=== WHAT YOU NEED TO DO ===
Pull out every line of the records below that contains the string "kern". Case counts.

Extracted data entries

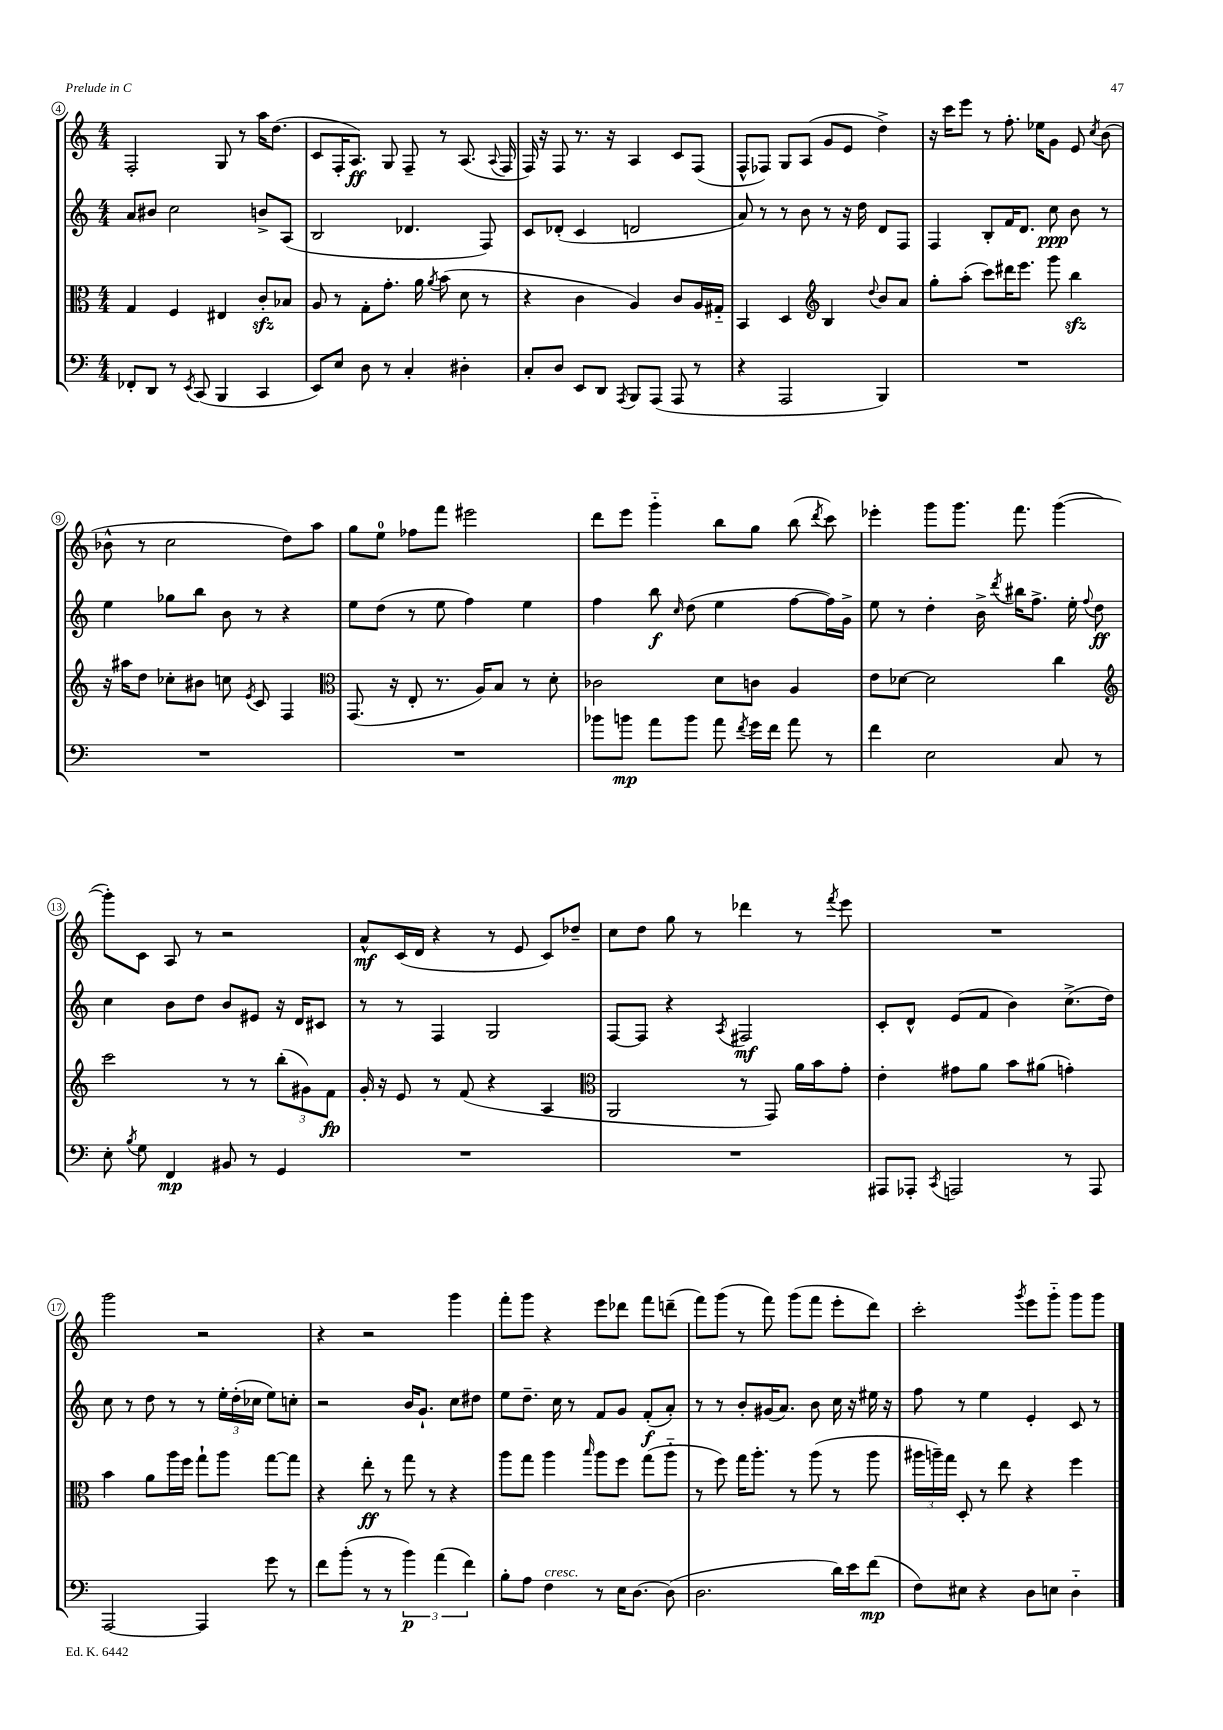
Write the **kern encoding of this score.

**kern	**kern	**kern	**kern
*staff4	*staff3	*staff2	*staff1
*clefF4	*clefC3	*clefG2	*clefG2
*k[]	*k[]	*k[]	*k[]
*M4/4	*M4/4	*M4/4	*M4/4
8FF-'/L	4G/	8a/L	2F'/
8DD/J	.	8b#/J	.
8r	4F/	2cc\	.
8qEE/	.	.	.
(8CC/	.	.	.
4BBB/	4E#/	.	8G/
.	.	.	8r
4CC/	8c'/L	8b^/L	16aa\LK
.	.	.	(8.dd\J
.	8B-/J	(8A/J	.
=	=	=	=
8EE/L)	8A/	2B/	8c/L
8E/J	8r	.	16F'/K
.	.	.	8.A/J)
8D\	8G'\L	.	.
8r	8.g'\J	.	8G/
4C'/	.	4.d-/	8F~/
.	16a\	.	.
.	8qa/	.	.
.	(8b\	.	8r
4D#'\	8d\	.	(8.A/
.	8r	8F/)	.
.	.	.	8qqA/
.	.	.	16F/
=	=	=	=
8C'/L	4r	8c/L	16F/)
.	.	.	16r
8D/J	.	(8d-'/J	8F/
8EE/L	4c\	4c/	8.r
8DD/J	.	.	.
.	.	.	16r
8qAAA/	.	.	.
8BBB/L	4A/)	2d/	4A/
(8AAA/J	.	.	.
8AAA/	8c/L	.	8c/L
8r	16A/L	.	(8F/J
.	16G#'~/JJ	.	.
=	=	=	=
4r	4BB/	8a/)	8F^^/L
.	.	8r	8F-/J)
2AAA/	4D/	8r	8G/L
.	.	8b\	(8A/J
*	*clefG2	*	*
.	4B/	8r	8g/L
.	.	16r	8e/J
.	.	16dd\	.
.	8qqdd/	.	.
4BBB/)	8b/L	8d/L	4dd^\)
.	8a/J	8F/J	.
=	=	=	=
1r	8gg'\L	4F/	16r
.	.	.	16ccc\LK
.	(8aa'\J	.	8eee\J
.	8ccc\L)	8B'/L	8r
.	16ddd#\K	16f/K	8.ff'\
.	8.eee\J	8.d/J	.
.	.	.	16ee-\LK
.	8ggg\	8cc\	8g\J
.	4bb\	8b\	8e/
.	.	.	8qcc/
.	.	8r	(8b\
=	=	=	=
1r	16r	4ee\	8b-^^\
.	16aa#\LK	.	.
.	8dd\J	.	8r
.	8cc-'\L	8gg-\L	2cc\
.	8b#\J	8bb\J	.
.	8cc\	8b\	.
.	8qe/	.	.
.	8c/	8r	.
.	4F/	4r	8dd\L)
.	.	.	8aa\J
=	=	=	=
*	*clefC3	*	*
1r	(8.GG/	8ee\L	8gg\L
.	.	(8dd\J	8ee\J
.	16r	.	.
.	8E'/	8r	8ff-\L
.	8.r	8ee\	8fff\J
.	.	4ff\)	2eee#\
.	16A/LK)	.	.
.	8B/J	.	.
.	8r	4ee\	.
.	8d'\	.	.
=	=	=	=
8b-\L	2c-\	4ff\	8ddd\L
8b\J	.	.	8eee\J
8a\L	.	8bb\	4ggg'~\
.	.	16qqcc/	.
8b\J	.	(8dd\	.
8a\	8d\L	4ee\	8bb\L
8qf/	.	.	.
16g\LL	8c\J	.	8gg\J
16f\JJ	.	.	.
8a\	4A/	[8ff\L	(8bb\
.	.	.	8qddd/
8r	.	16ff\]L)	8ccc\)
.	.	16g^\JJ	.
=	=	=	=
4f\	8e\L	8ee\	4eee-'\
.	[8d-\J	8r	.
2E\	2d-\]	4dd'\	8ggg\L
.	.	.	8.ggg\J
.	.	16b^\	.
.	.	8qddd/	.
.	.	16bb#\LK	8.fff\
.	.	8.ff^\J	.
8C/	4cc\	.	([4ggg\
.	.	16ee'\	.
.	.	8qqff/	.
8r	.	8dd\	.
=	=	=	=
*	*clefG2	*	*
8E'\	2ccc\	4cc\	8ggg'\]L)
8qB/	.	.	.
8G\	.	.	8c\J
4FF/	.	8b\L	8A/
.	.	8dd\J	8r
8BB#/	8r	8b/L	2r
8r	8r	8e#/J	.
4GG/	(12bb'\L	16r	.
.	.	16d/LK	.
.	12g#\)	.	.
.	.	8c#/J	.
.	12f\J	.	.
=	=	=	=
1r	16g'/	8r	8a^^/L
.	16r	.	.
.	8e/	8r	(16c/L
.	.	.	16d/JJ
.	8r	4F/	4r
.	(8f/	.	.
.	4r	2G/	8r
.	.	.	8e/
.	4A/	.	8c/L)
.	.	.	8dd-~/J
=	=	=	=
*	*clefC3	*	*
1r	2AA/	[8F/L	8cc\L
.	.	8F/]J	8dd\J
.	.	4r	8gg\
.	.	.	8r
.	.	8qA/	.
.	8r	2F#/	4ddd-\
.	8GG/)	.	.
.	16a\LL	.	8r
.	16b\J	.	.
.	.	.	8qfff/
.	8g'\J	.	8eee\
=	=	=	=
8AAA#/L	4e'\	8c'/L	1r
8AAA-'/J	.	8d^^/J	.
8qCC/	.	.	.
2AAA/	8g#\L	(8e/L	.
.	8a\J	8f/J	.
.	8b\L	4b\)	.
.	(8a#\J	.	.
8r	4g'\)	(8.cc^\L	.
8AAA/	.	.	.
.	.	16dd\Jk)	.
=	=	=	=
[2AAA/	4b\	8cc\	2ggg\
.	.	8r	.
.	8a\L	8dd\	.
.	16aa\L	8r	.
.	16ff\JJ	.	.
4AAA/]	8gg`\L	8r	2r
.	8aa\J	24ee'\LL	.
.	.	(24dd'\	.
.	.	24cc-\JJ	.
8g\	[8gg\L	8ee\L)	.
8r	8gg\]J	8cc'\J	.
=	=	=	=
8f\L	4r	2r	4r
(8b'\J	.	.	.
8r	8ee'\	.	2r
8r	8r	.	.
6b\)	8gg\	16b/LK	.
.	.	8.g`/J	.
.	8r	.	.
(6a\	.	.	.
.	4r	8cc\L	4ggg\
6f\)	.	.	.
.	.	8dd#\J	.
=	=	=	=
8B'\L	8aa\L	8ee\L	8fff'\L
8A\J	8gg\J	8.dd~\J	8ggg\J
4F\	4aa\	.	4r
.	.	16cc\	.
.	.	8r	.
.	16qqbb/	.	.
8r	8aa\L	8f/L	8eee\L
16E\LK	8ff\J	8g/J	8ddd-\J
[8.D\J	.	.	.
.	(8gg\L	(8f'/L	8fff\L
(8D\]	8aa'~\J	8a'/J)	(8ddd~\J
=	=	=	=
2.D\	8r	8r	8fff\L)
.	8ff\)	8r	(8ggg\J
.	16gg\LK	8b'/L	8r
.	8.aa'\J	.	.
.	.	(16g#/K	8fff\)
.	.	8.a/J)	.
.	8r	.	(8ggg\L
.	(8aa\	8b\	8fff\J
16d\LL)	8r	16cc\	8eee'\L
16e\J	.	16r	.
(8f\J	8aa\	16ee#\	8ddd\J)
.	.	16r	.
=	=	=	=
8F\L)	24aa#\LL	8ff\	2ccc'\
.	24aa~\)	.	.
.	24gg\JJ	.	.
8E#\J	8D'/	8r	.
4r	8r	4ee\	.
.	8ee\	.	.
.	.	.	8qggg/
8D\L	4r	4e'/	8eee\L
8E\J	.	.	8ggg'~\J
4D'~\	4ff\	8c/	8ggg\L
.	.	8r	8ggg\J
==	==	==	==
*-	*-	*-	*-
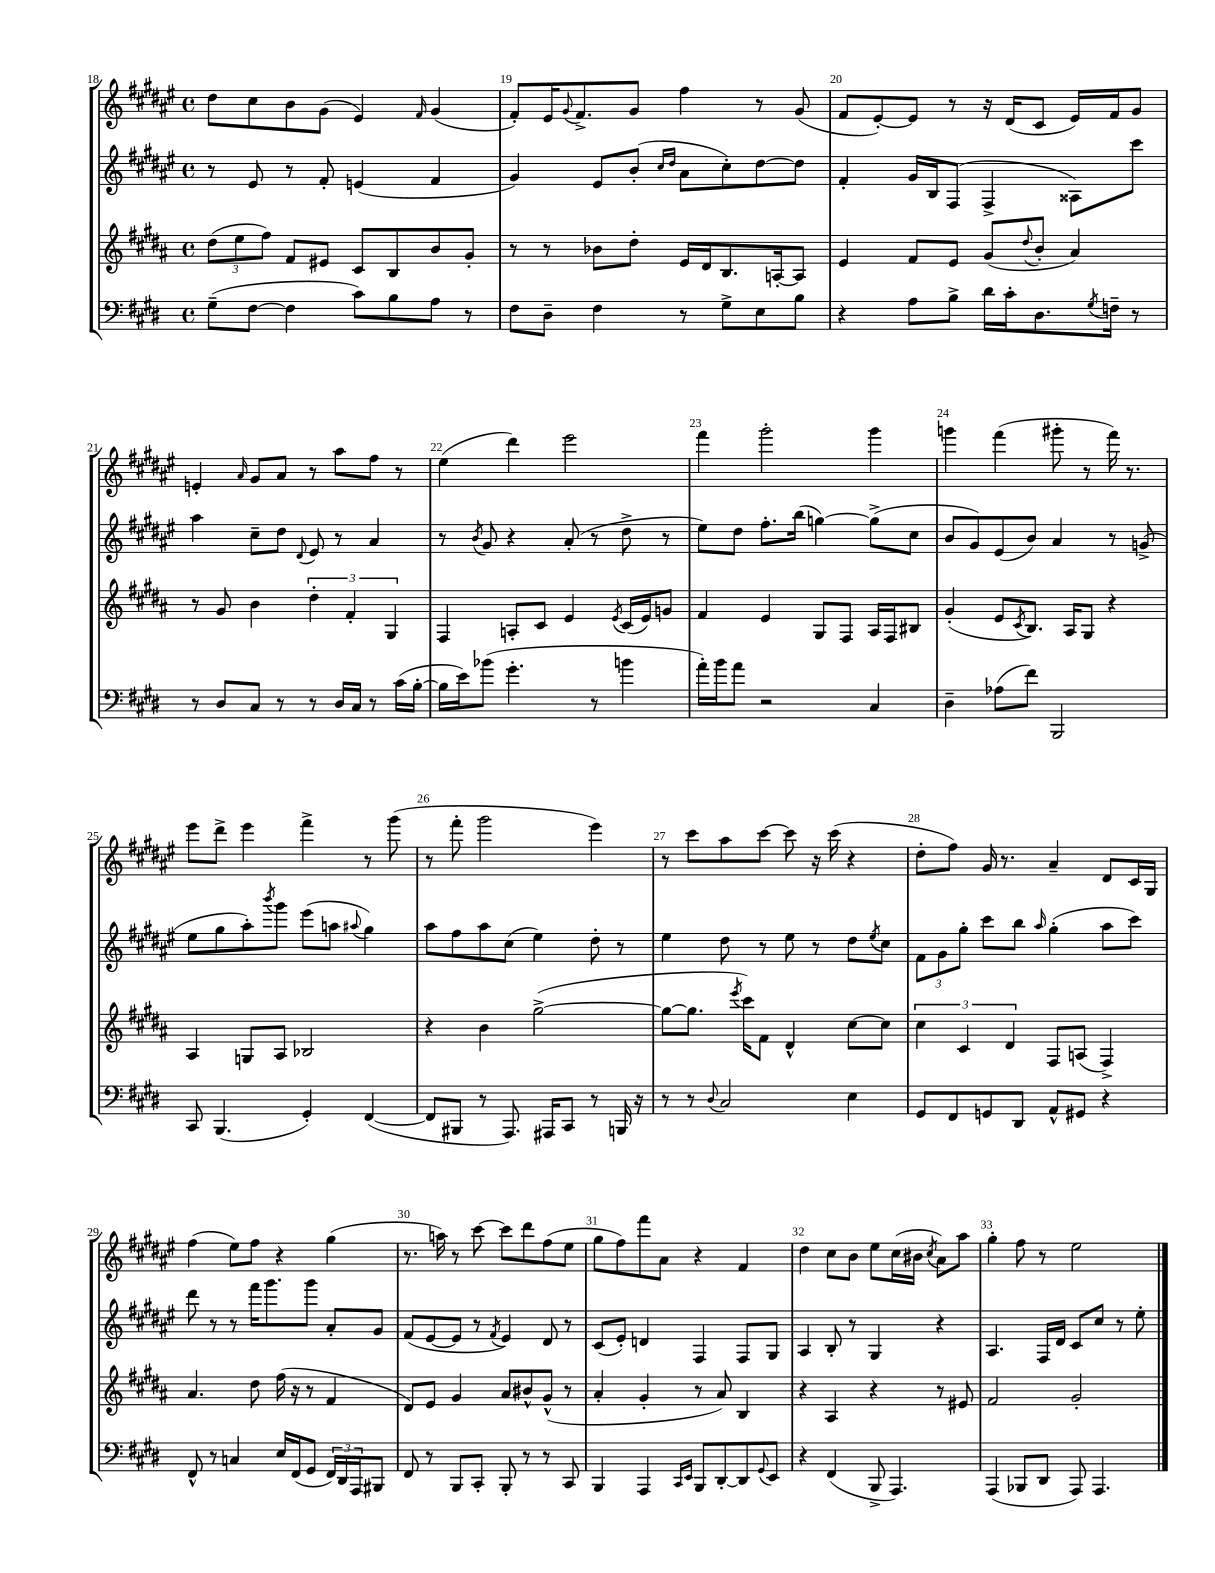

=== FINISHED TASK ===
Write the **kern encoding of this score.
**kern	**kern	**kern	**kern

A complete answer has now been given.